Task to complete: The line with "building: [260,388,309,438] ->" through the last line of the entries: give these again exactly, and only these, without any pictures.
───── Given data ─────
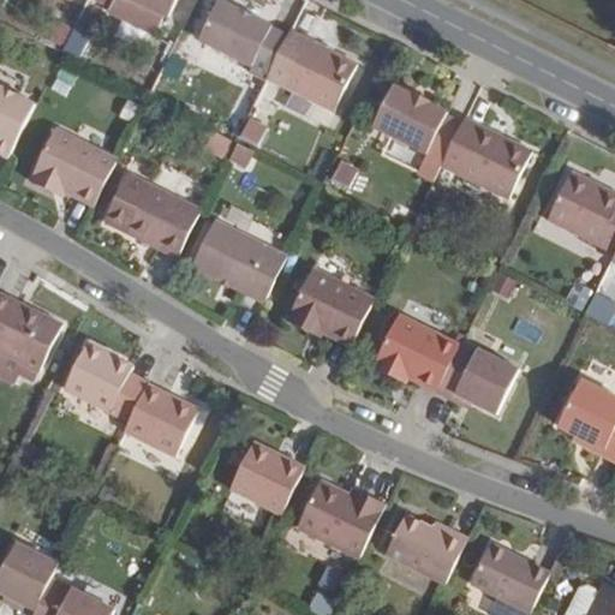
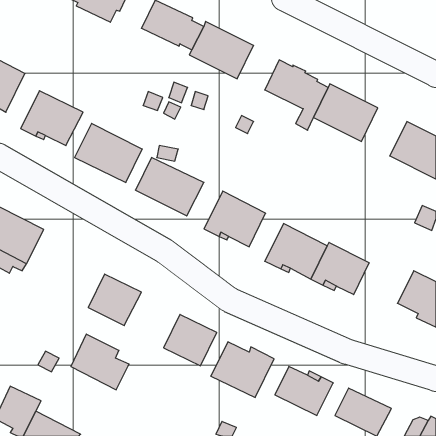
building: [66,340,148,418] -> [71,334,129,390]

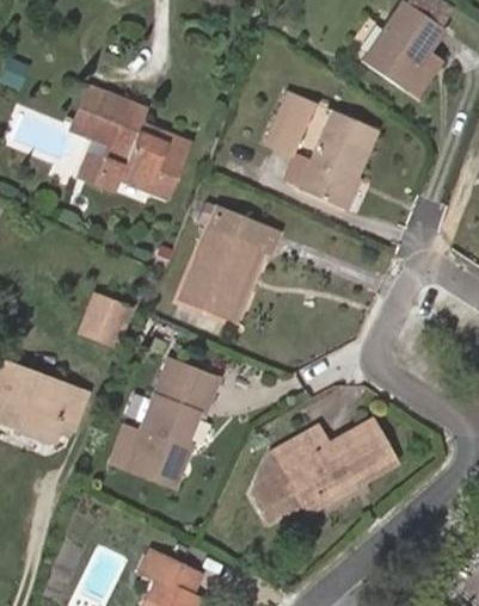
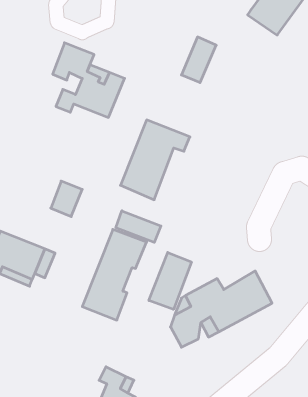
building: [297,107,375,204] -> none
building: none -> [116,211,161,242]
building: none -> [149,252,191,309]

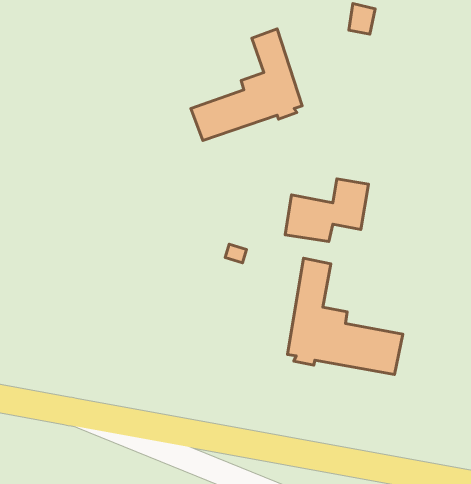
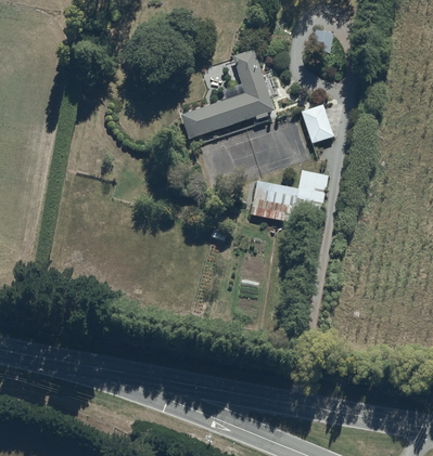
building: none -> [300,101,333,143]
building: [288,258,403,374] -> none

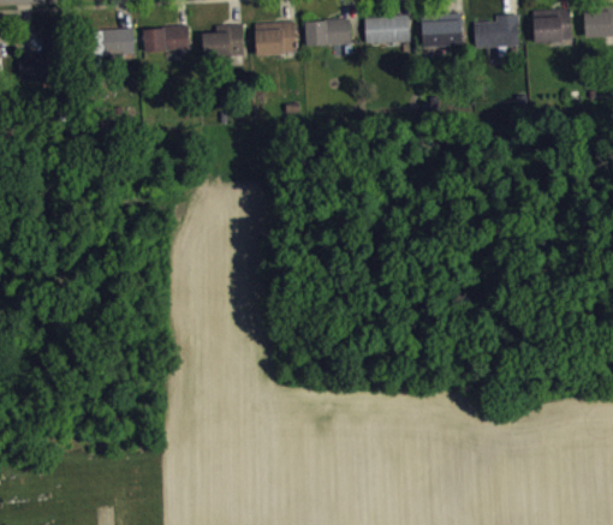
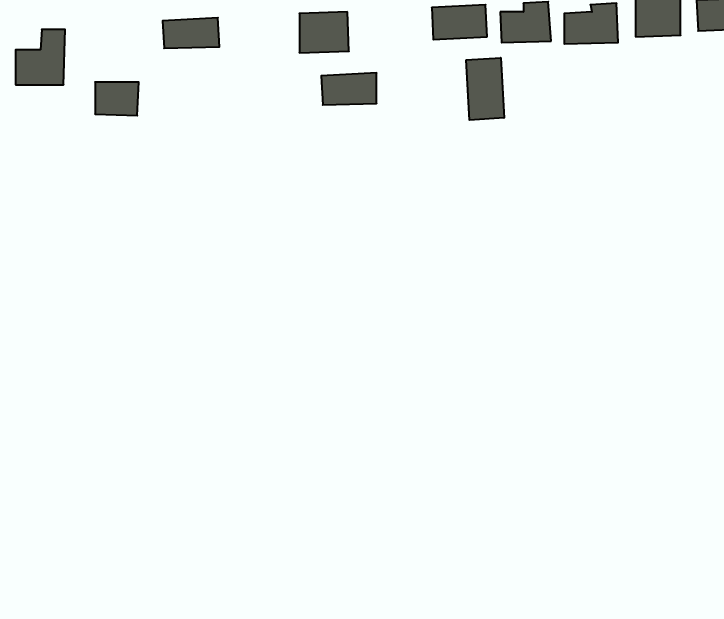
building: [305,19,351,46] -> [321,73,377,105]
building: [203,25,244,58] -> none
building: [99,29,135,56] -> [95,82,139,116]
building: none -> [466,58,504,120]

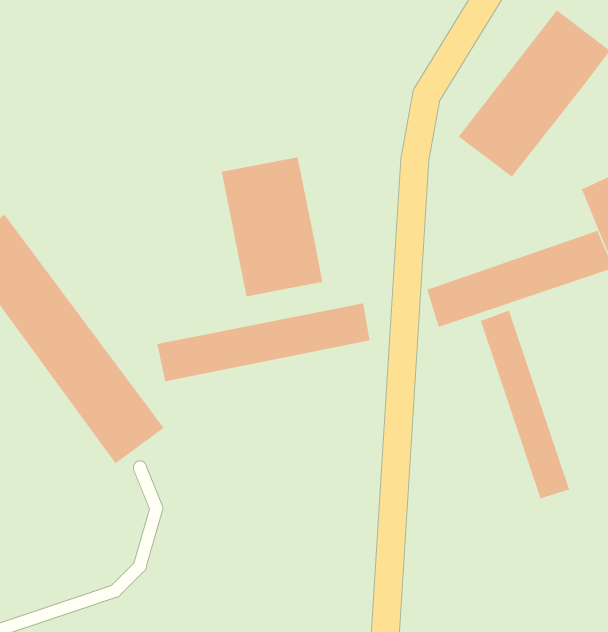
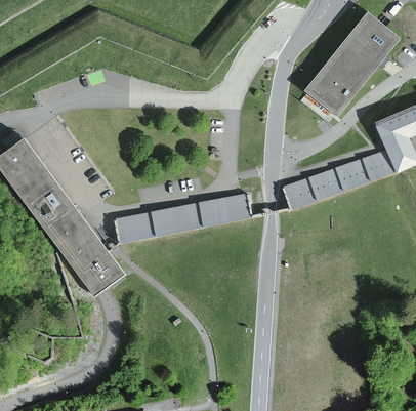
building: [221,157,323,297] -> none
building: [480,310,570,499] -> none

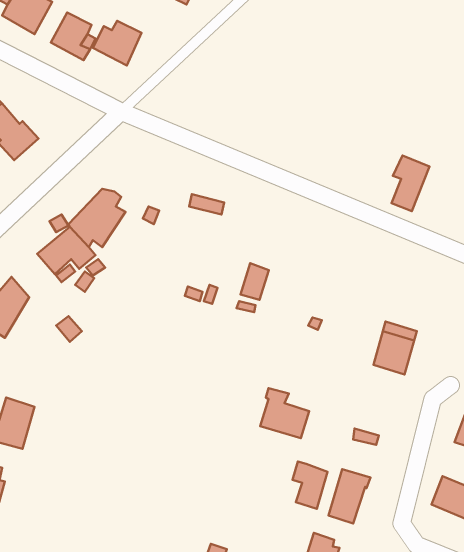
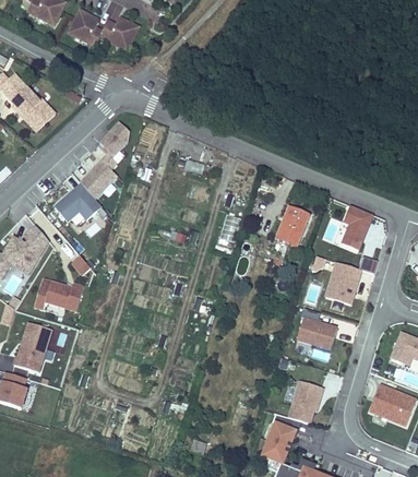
building: none -> [103,120,131,155]
building: [392,156,430,211] -> [342,203,372,248]
building: none -> [273,206,310,257]
building: none -> [34,278,83,309]
building: [260,388,309,438] -> [297,307,336,347]
building: [292,461,328,509] -> none

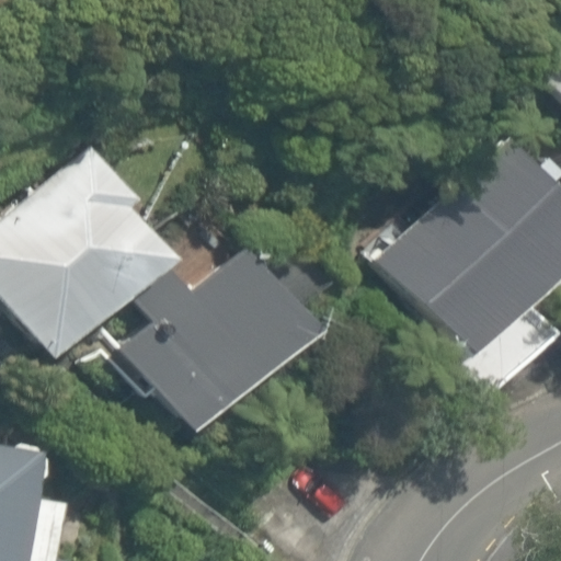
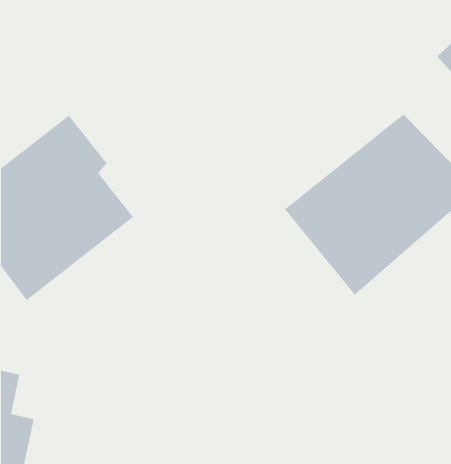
building: [117,242,322,436] -> none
─────
Answer to the problem:
building: [260,388,309,438] -> [297,307,336,347]
building: [292,461,328,509] -> none

building: [117,242,322,436] -> none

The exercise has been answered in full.